→ **TASK INSTRUCTIONS**
The records appear below. Set down exactly each line from the one that contains "camera: 10 degrees right, 5 degrees down" through the last, both included.

→ **EXERCISE INPUTS**
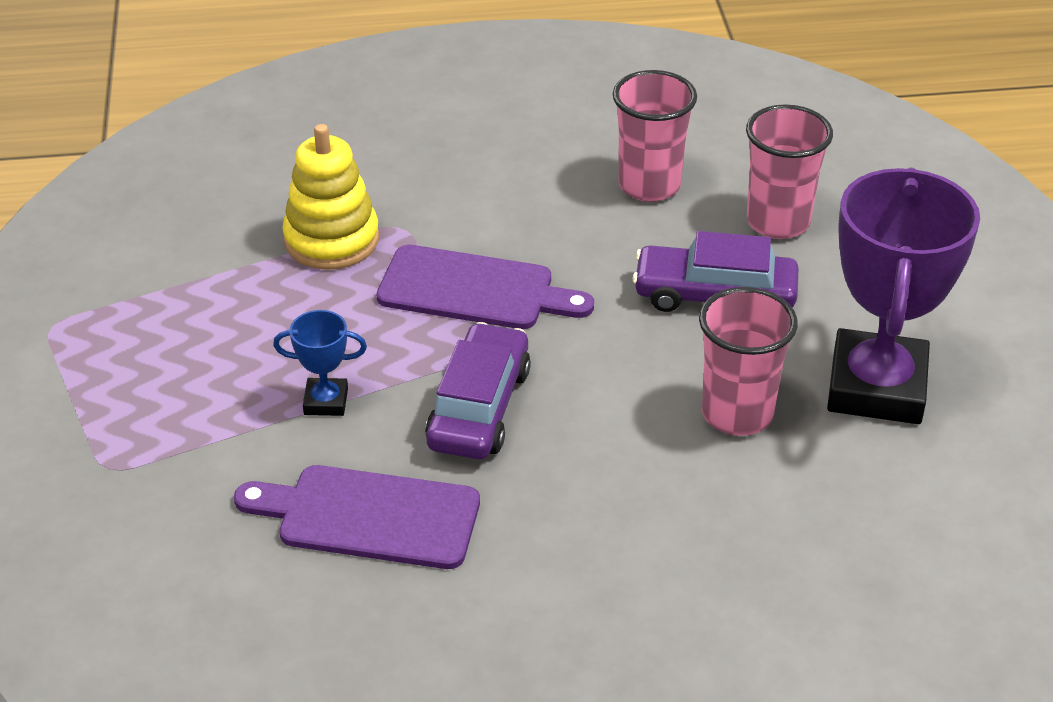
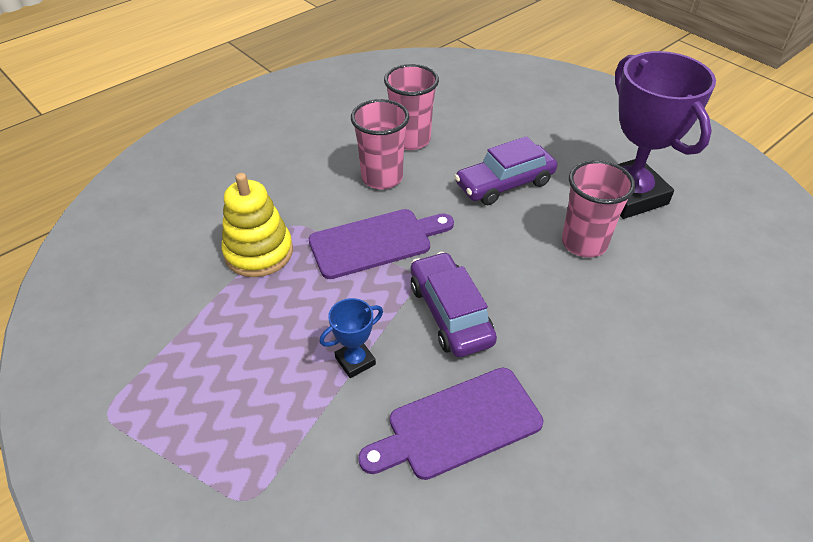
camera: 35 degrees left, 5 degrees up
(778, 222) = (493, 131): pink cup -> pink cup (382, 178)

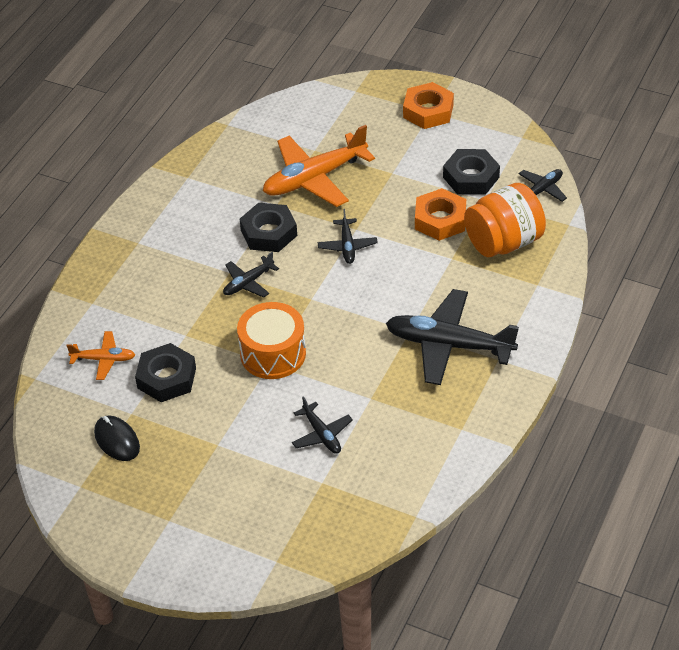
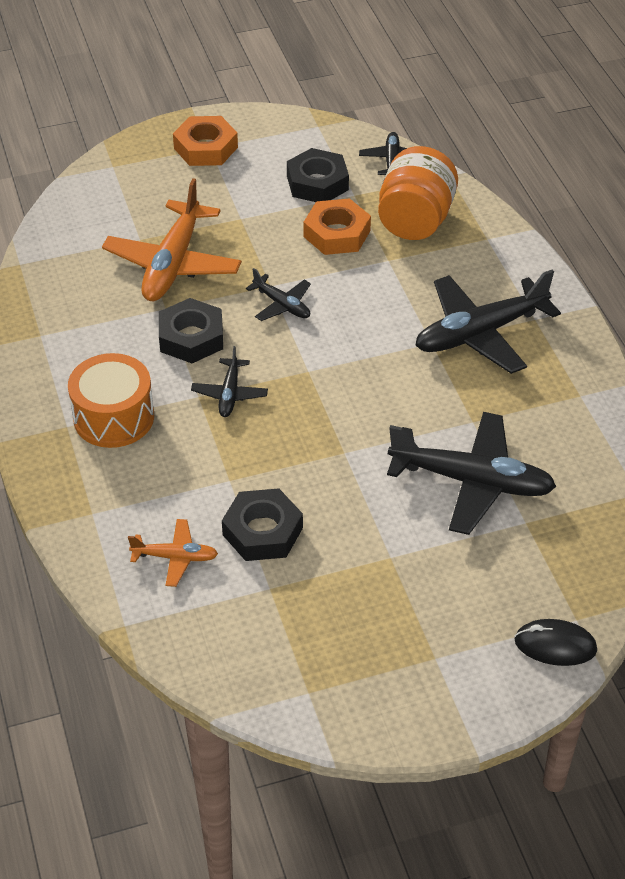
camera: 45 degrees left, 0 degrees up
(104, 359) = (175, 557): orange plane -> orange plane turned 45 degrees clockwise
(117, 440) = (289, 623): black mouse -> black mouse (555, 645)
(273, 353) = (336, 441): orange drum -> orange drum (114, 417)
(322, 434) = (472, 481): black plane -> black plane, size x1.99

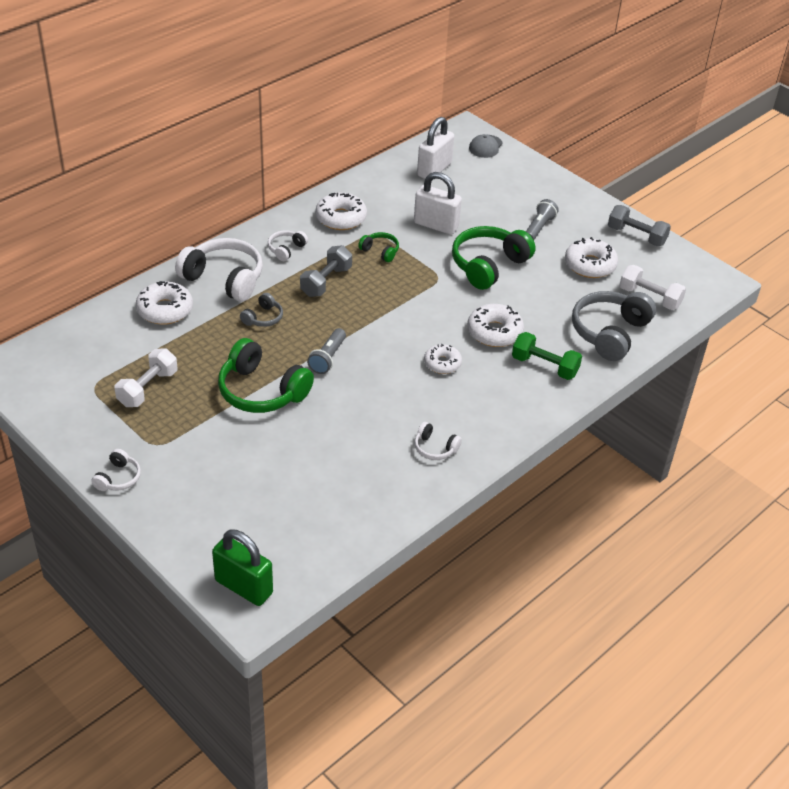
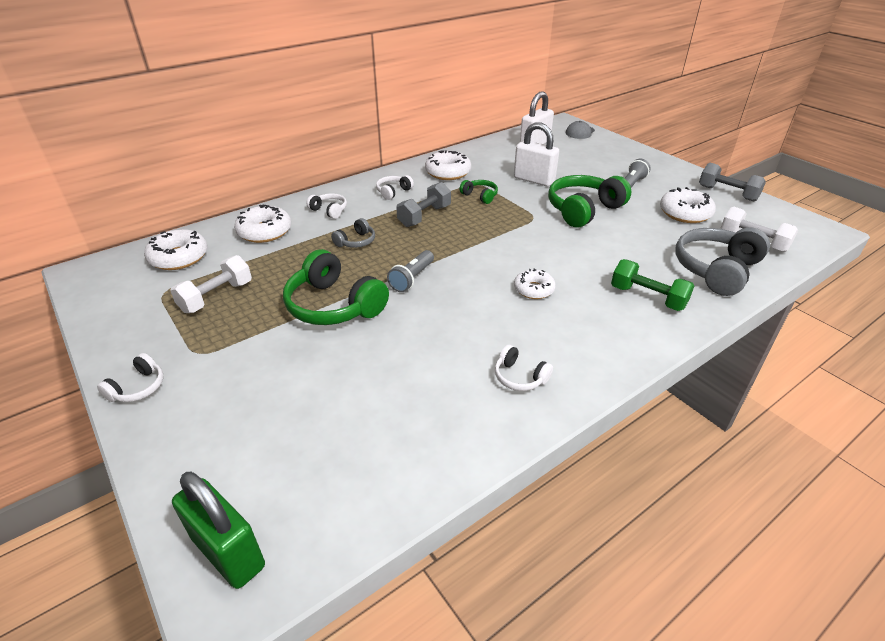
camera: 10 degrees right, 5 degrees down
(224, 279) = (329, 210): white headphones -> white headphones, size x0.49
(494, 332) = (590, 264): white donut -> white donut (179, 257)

→ **RESPONSE TO THIS TASK**
camera: 10 degrees right, 5 degrees down
(224, 279) = (329, 210): white headphones -> white headphones, size x0.49
(494, 332) = (590, 264): white donut -> white donut (179, 257)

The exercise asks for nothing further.